---- STORED DATA

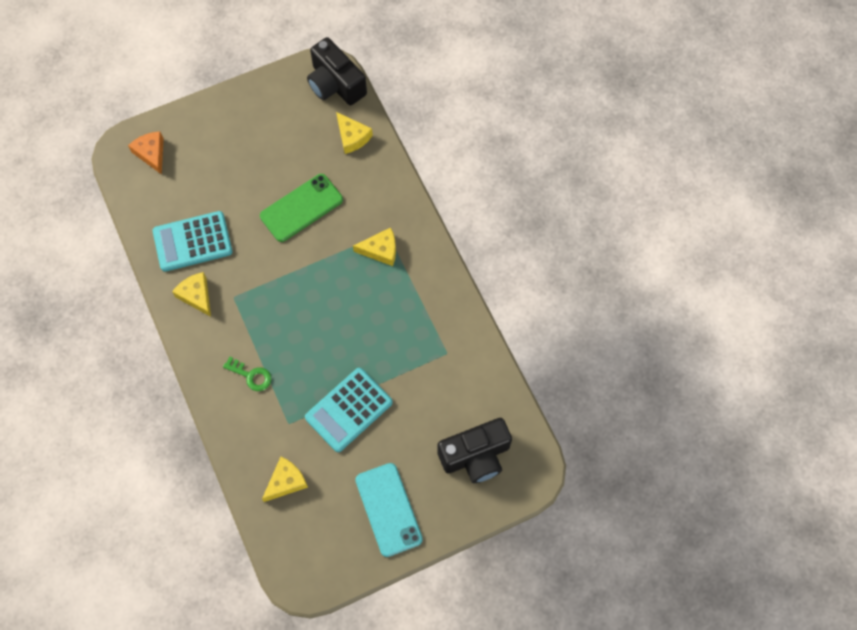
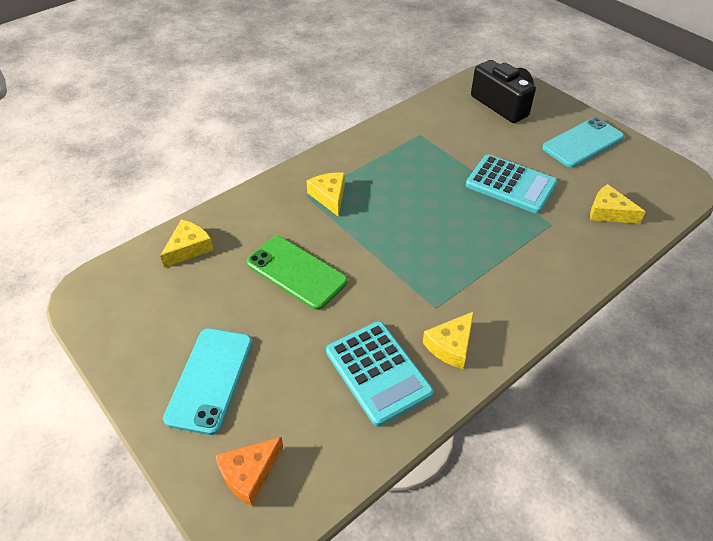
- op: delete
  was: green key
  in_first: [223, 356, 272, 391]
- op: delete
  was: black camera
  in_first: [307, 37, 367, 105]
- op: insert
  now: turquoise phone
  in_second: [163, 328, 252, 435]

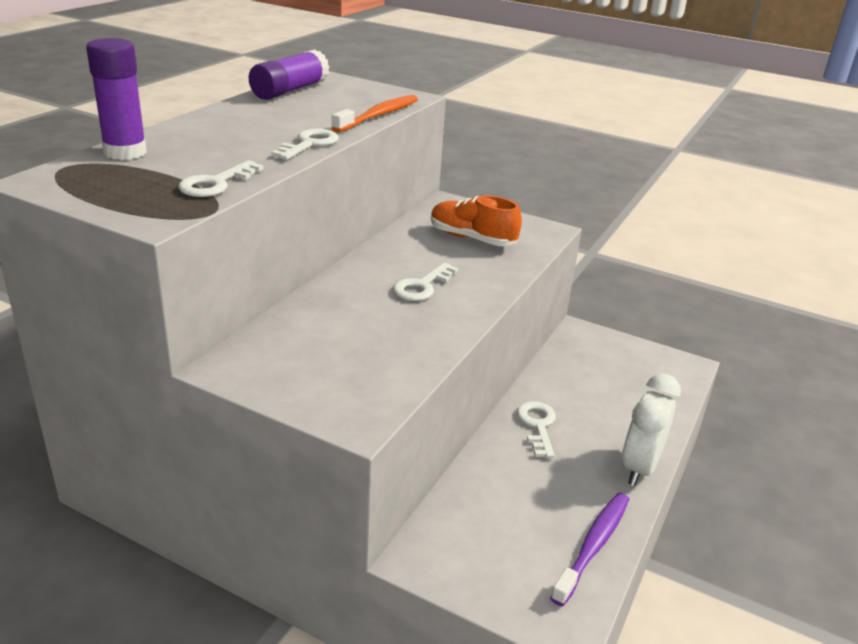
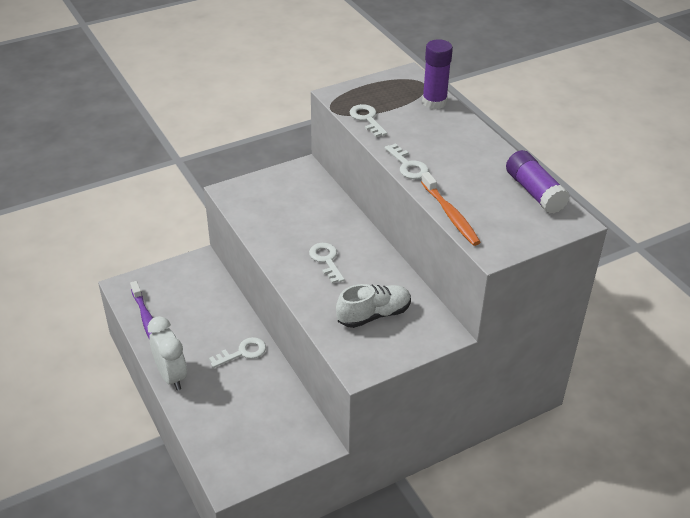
- op: recolor
  was: orange shoe
  now: white shoe
  in_first: [431, 196, 522, 246]
  in_second: [336, 284, 411, 328]
- op: rotate
  was: white key
  in_first: [517, 401, 556, 458]
  in_second: [209, 337, 266, 368]
  clockwise: -60

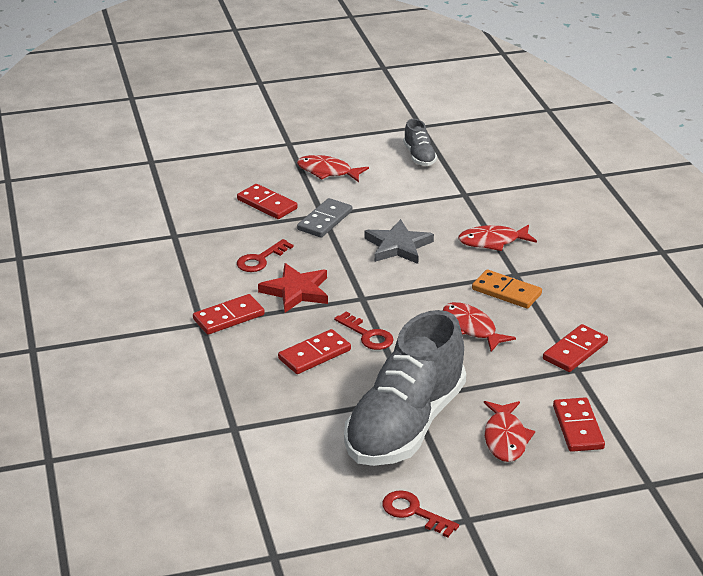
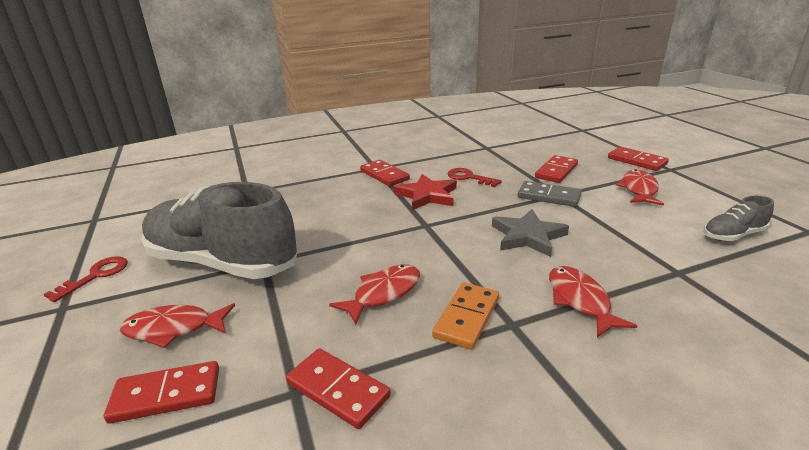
- op: delete
  was: red key
  in_first: [334, 311, 394, 350]
- op: move
  was: red domino
  in_first: [278, 329, 351, 374]
  in_second: [608, 147, 669, 171]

--------

- [TASK INSTRUCTIONS]
From the line holding "- op: recolor" down to the final line of the entries above, print every line exactly. Pictures do not go in.

- [RESULT BELOW]
- op: recolor
  was: orange shoe
  now: white shoe
  in_first: [431, 196, 522, 246]
  in_second: [336, 284, 411, 328]
- op: rotate
  was: white key
  in_first: [517, 401, 556, 458]
  in_second: [209, 337, 266, 368]
  clockwise: -60

- op: delete
  was: red key
  in_first: [334, 311, 394, 350]
- op: move
  was: red domino
  in_first: [278, 329, 351, 374]
  in_second: [608, 147, 669, 171]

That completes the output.